Saved entries
* * * * * * *
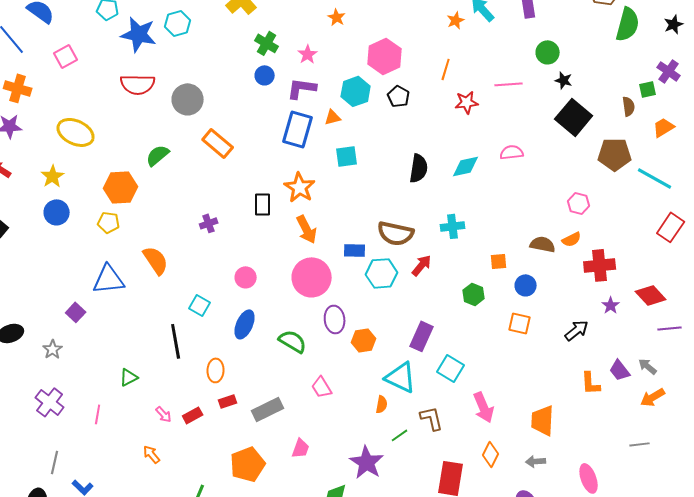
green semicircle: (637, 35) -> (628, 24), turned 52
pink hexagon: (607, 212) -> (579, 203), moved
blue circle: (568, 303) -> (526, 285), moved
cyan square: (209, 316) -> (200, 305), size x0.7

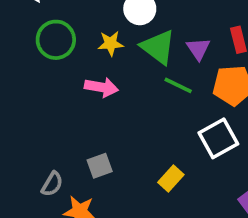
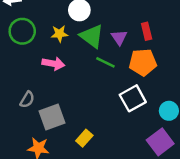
gray square: (100, 166) -> (52, 117), size x1.5
yellow rectangle: (171, 179) -> (84, 138), moved
gray semicircle: (52, 184) -> (27, 100), moved

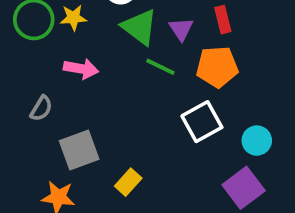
yellow star: (59, 34) -> (73, 18), moved
gray semicircle: (27, 100) -> (41, 108), moved

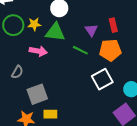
green triangle: (140, 27) -> (55, 32), moved, turned -30
yellow rectangle: (128, 182) -> (50, 114), moved, turned 48

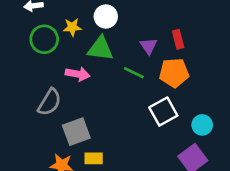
yellow star: (34, 24) -> (72, 27), moved
gray semicircle: (17, 72) -> (50, 102), size x1.5

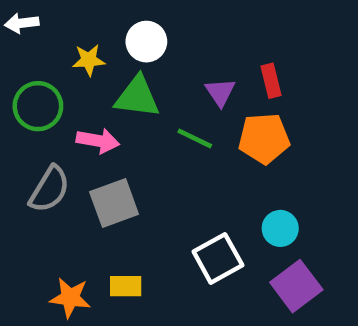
green circle: (44, 39) -> (38, 106), moved
white square: (163, 112) -> (218, 258), moved
cyan circle: (202, 125) -> (280, 228), moved
gray square: (76, 132) -> (114, 203), moved

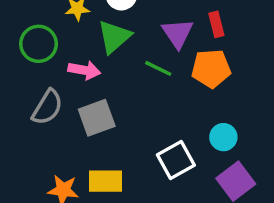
purple triangle: (220, 92) -> (178, 33), size x1.4
green triangle: (137, 97) -> (114, 37), turned -48
yellow rectangle: (126, 286) -> (105, 181), size x1.4

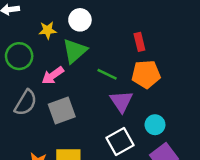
red rectangle: (216, 24) -> (139, 42), moved
purple triangle: (178, 33) -> (121, 101), moved
pink arrow: (84, 70) -> (53, 76), turned 135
* * * * * * *
[Your objective]: Could you repeat, exactly and with nothing added, the lines from the top of the entries above through the line that holds "gray square: (100, 166)", leaving out any pictures?

[Answer section]:
green semicircle: (637, 35) -> (628, 24), turned 52
pink hexagon: (607, 212) -> (579, 203), moved
blue circle: (568, 303) -> (526, 285), moved
cyan square: (209, 316) -> (200, 305), size x0.7

gray square: (100, 166) -> (52, 117), size x1.5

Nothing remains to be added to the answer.